§ **About this task**: From the line that contains "replace | latarka/fioletowy" to the final line of the records below, print each line exactly and leave every picture out.

§ **Material shown**:
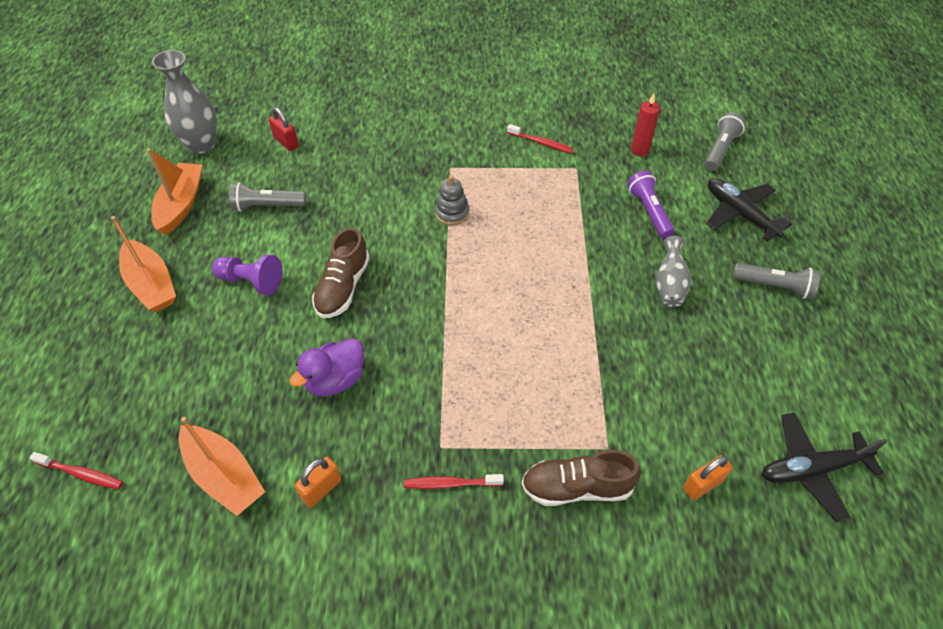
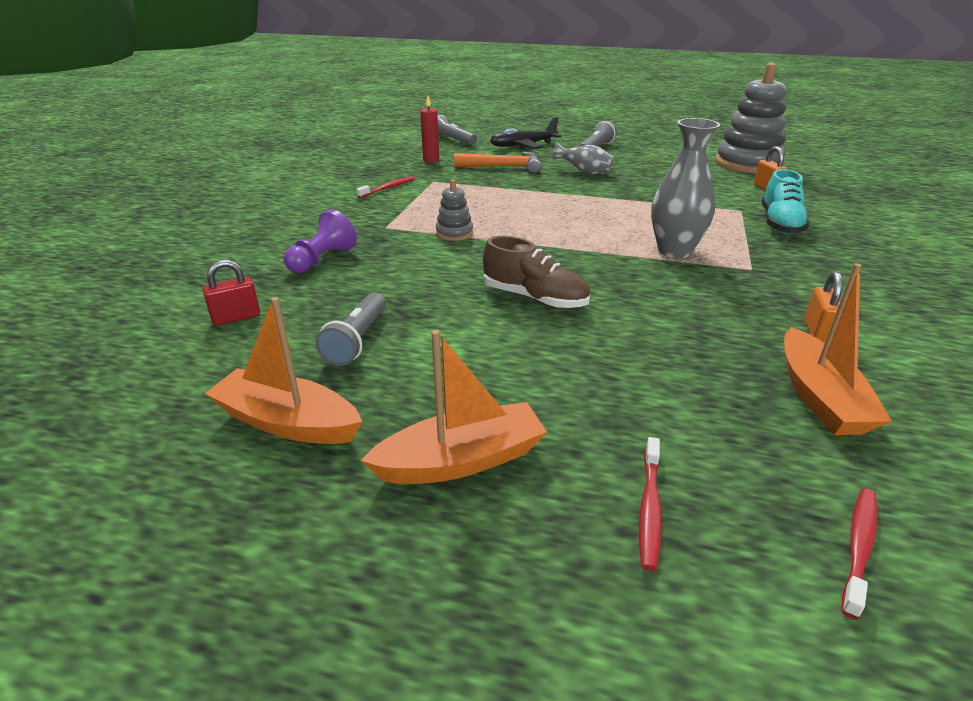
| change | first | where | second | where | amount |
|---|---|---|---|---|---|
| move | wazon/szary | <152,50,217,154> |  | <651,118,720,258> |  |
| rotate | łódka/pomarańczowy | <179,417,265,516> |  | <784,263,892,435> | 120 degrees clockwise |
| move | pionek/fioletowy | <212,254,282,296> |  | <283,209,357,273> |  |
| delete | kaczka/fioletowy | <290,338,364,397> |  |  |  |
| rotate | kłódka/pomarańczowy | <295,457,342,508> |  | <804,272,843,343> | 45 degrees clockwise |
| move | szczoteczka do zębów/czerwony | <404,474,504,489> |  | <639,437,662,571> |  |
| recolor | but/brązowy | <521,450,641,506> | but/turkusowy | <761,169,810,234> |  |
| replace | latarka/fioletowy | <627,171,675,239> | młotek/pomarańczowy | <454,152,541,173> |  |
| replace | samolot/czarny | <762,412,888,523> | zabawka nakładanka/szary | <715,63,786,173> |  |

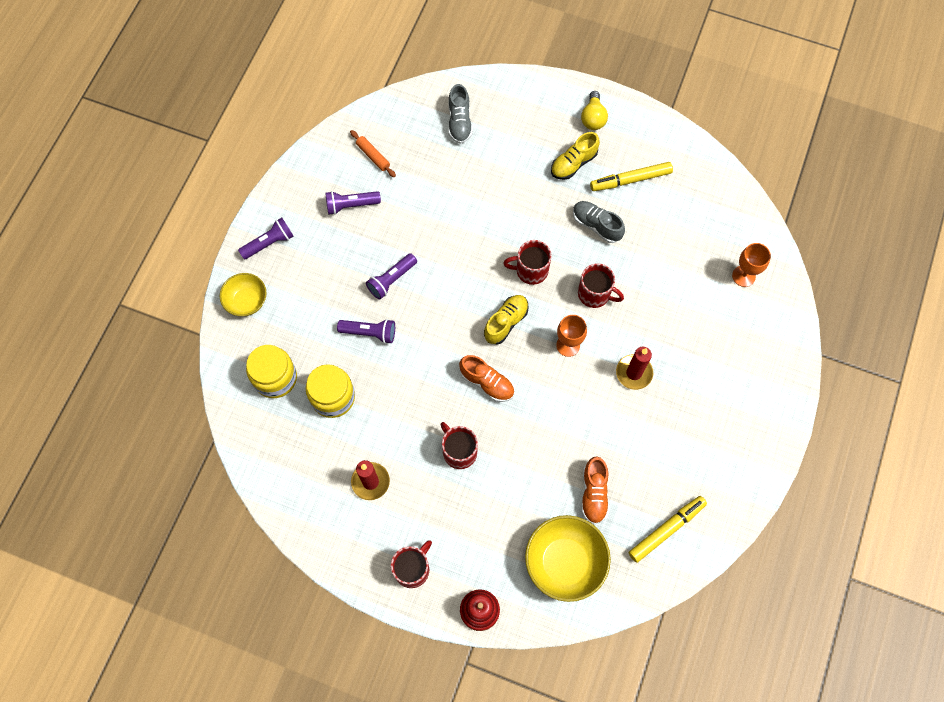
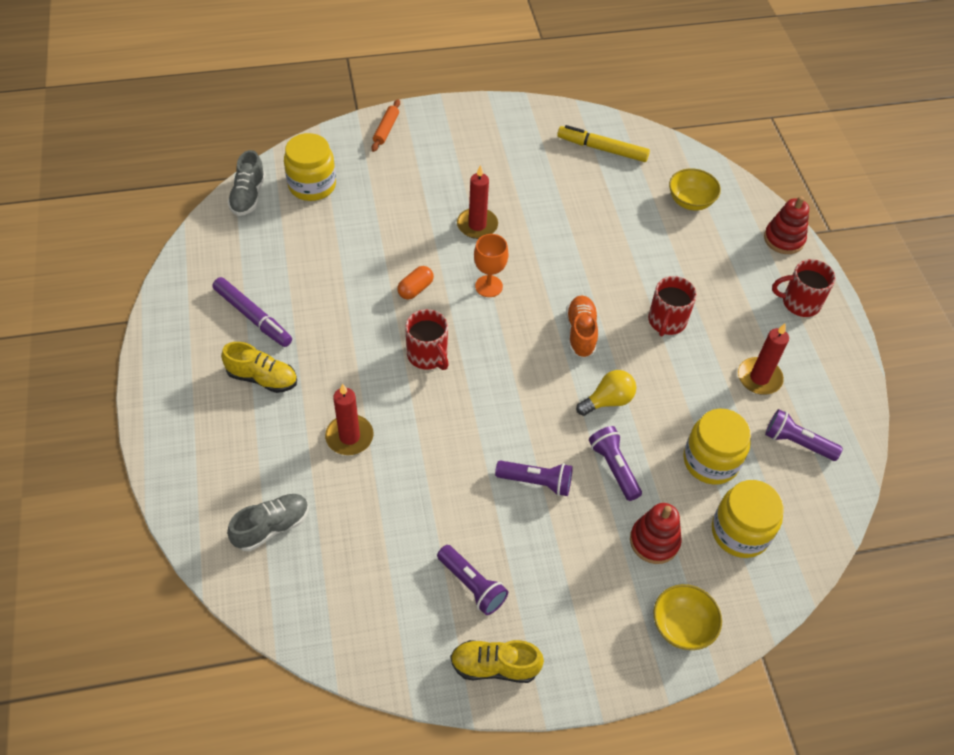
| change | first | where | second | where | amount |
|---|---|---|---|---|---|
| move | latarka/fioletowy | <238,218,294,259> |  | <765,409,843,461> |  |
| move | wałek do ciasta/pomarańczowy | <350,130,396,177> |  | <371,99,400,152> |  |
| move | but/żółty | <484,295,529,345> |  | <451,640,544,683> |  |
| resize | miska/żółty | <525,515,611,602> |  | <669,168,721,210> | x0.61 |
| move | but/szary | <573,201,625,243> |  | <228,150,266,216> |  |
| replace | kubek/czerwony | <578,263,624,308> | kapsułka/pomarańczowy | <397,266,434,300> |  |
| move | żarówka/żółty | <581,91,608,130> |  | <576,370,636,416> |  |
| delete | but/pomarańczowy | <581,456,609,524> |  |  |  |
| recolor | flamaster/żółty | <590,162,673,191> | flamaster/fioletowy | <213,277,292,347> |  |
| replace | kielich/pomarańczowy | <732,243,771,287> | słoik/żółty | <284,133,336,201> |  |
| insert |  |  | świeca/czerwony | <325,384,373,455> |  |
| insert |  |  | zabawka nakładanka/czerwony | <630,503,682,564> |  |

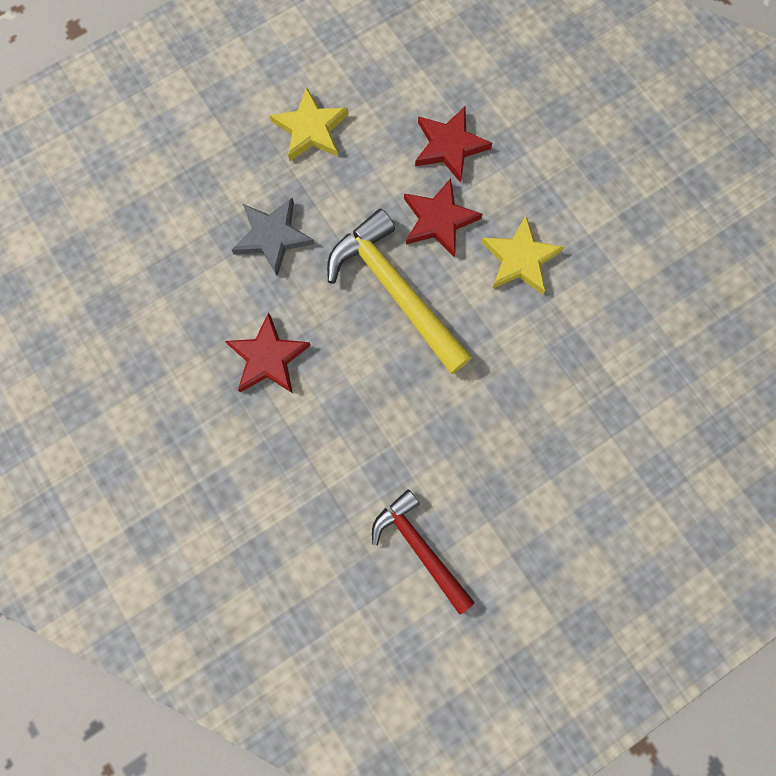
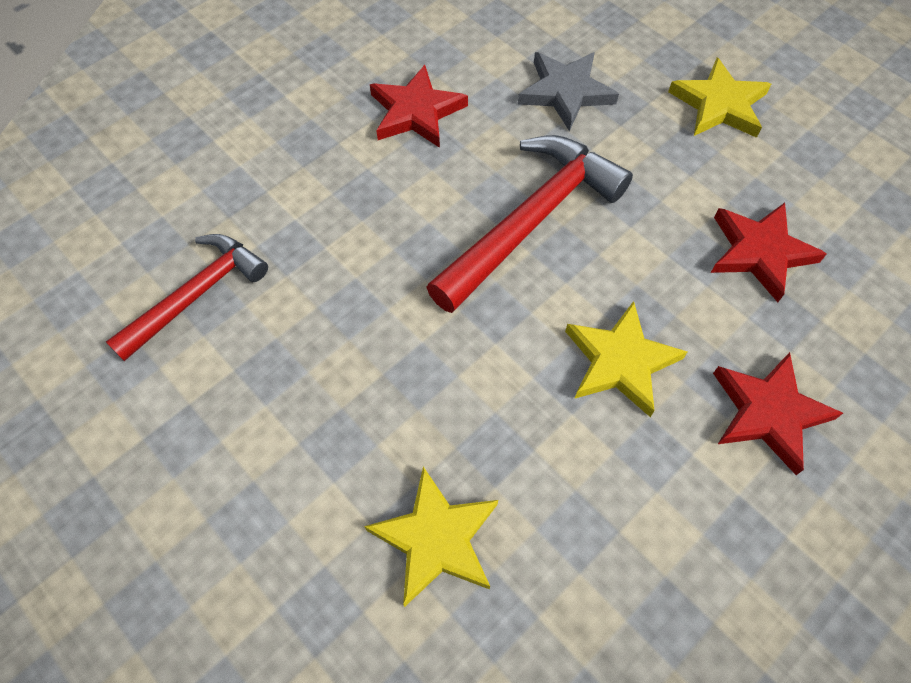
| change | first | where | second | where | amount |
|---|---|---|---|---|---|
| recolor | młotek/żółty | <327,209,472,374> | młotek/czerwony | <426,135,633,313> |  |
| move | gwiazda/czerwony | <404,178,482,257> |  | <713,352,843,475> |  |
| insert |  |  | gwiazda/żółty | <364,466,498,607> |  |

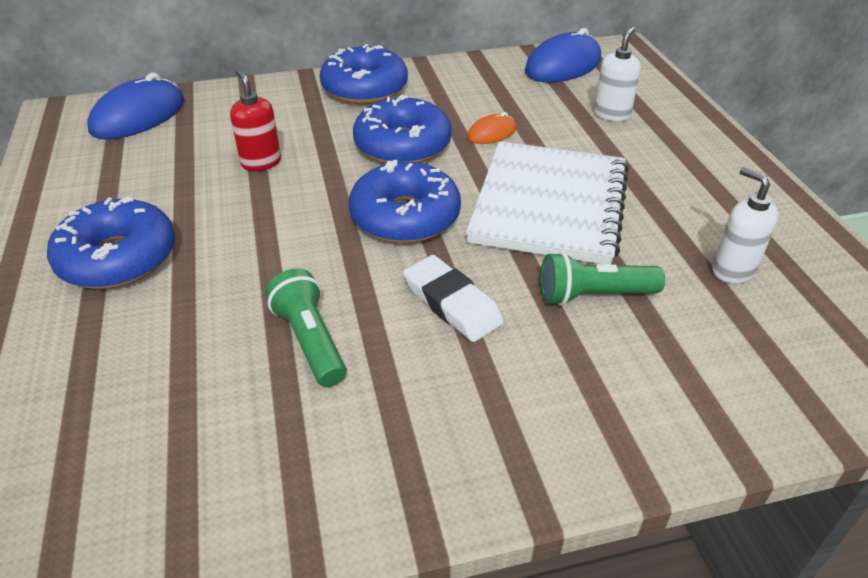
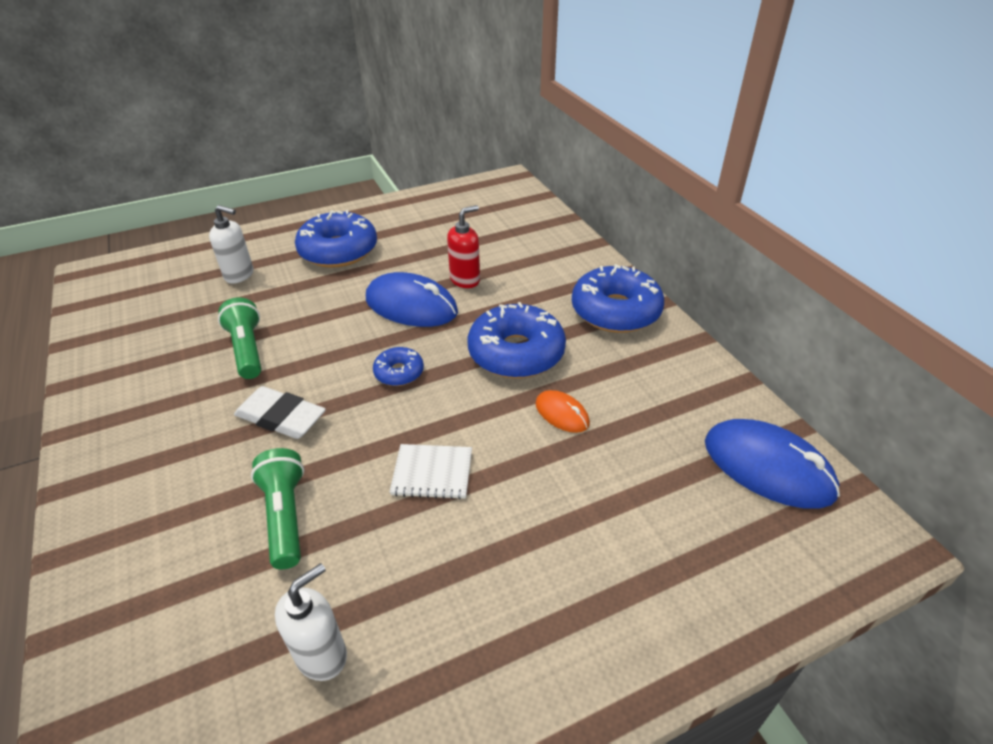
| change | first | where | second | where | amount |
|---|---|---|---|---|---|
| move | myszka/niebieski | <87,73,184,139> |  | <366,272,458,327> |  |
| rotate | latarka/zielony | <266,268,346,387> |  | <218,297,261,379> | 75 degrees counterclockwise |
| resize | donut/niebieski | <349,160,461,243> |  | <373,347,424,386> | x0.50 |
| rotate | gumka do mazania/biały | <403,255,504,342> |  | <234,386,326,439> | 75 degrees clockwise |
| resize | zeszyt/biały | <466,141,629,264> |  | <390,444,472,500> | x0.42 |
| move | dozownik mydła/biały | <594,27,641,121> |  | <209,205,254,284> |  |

§ **Your response**:
| replace | latarka/fioletowy | <627,171,675,239> | młotek/pomarańczowy | <454,152,541,173> |  |
| replace | samolot/czarny | <762,412,888,523> | zabawka nakładanka/szary | <715,63,786,173> |  |

| change | first | where | second | where | amount |
|---|---|---|---|---|---|
| move | latarka/fioletowy | <238,218,294,259> |  | <765,409,843,461> |  |
| move | wałek do ciasta/pomarańczowy | <350,130,396,177> |  | <371,99,400,152> |  |
| move | but/żółty | <484,295,529,345> |  | <451,640,544,683> |  |
| resize | miska/żółty | <525,515,611,602> |  | <669,168,721,210> | x0.61 |
| move | but/szary | <573,201,625,243> |  | <228,150,266,216> |  |
| replace | kubek/czerwony | <578,263,624,308> | kapsułka/pomarańczowy | <397,266,434,300> |  |
| move | żarówka/żółty | <581,91,608,130> |  | <576,370,636,416> |  |
| delete | but/pomarańczowy | <581,456,609,524> |  |  |  |
| recolor | flamaster/żółty | <590,162,673,191> | flamaster/fioletowy | <213,277,292,347> |  |
| replace | kielich/pomarańczowy | <732,243,771,287> | słoik/żółty | <284,133,336,201> |  |
| insert |  |  | świeca/czerwony | <325,384,373,455> |  |
| insert |  |  | zabawka nakładanka/czerwony | <630,503,682,564> |  |

| change | first | where | second | where | amount |
|---|---|---|---|---|---|
| recolor | młotek/żółty | <327,209,472,374> | młotek/czerwony | <426,135,633,313> |  |
| move | gwiazda/czerwony | <404,178,482,257> |  | <713,352,843,475> |  |
| insert |  |  | gwiazda/żółty | <364,466,498,607> |  |

| change | first | where | second | where | amount |
|---|---|---|---|---|---|
| move | myszka/niebieski | <87,73,184,139> |  | <366,272,458,327> |  |
| rotate | latarka/zielony | <266,268,346,387> |  | <218,297,261,379> | 75 degrees counterclockwise |
| resize | donut/niebieski | <349,160,461,243> |  | <373,347,424,386> | x0.50 |
| rotate | gumka do mazania/biały | <403,255,504,342> |  | <234,386,326,439> | 75 degrees clockwise |
| resize | zeszyt/biały | <466,141,629,264> |  | <390,444,472,500> | x0.42 |
| move | dozownik mydła/biały | <594,27,641,121> |  | <209,205,254,284> |  |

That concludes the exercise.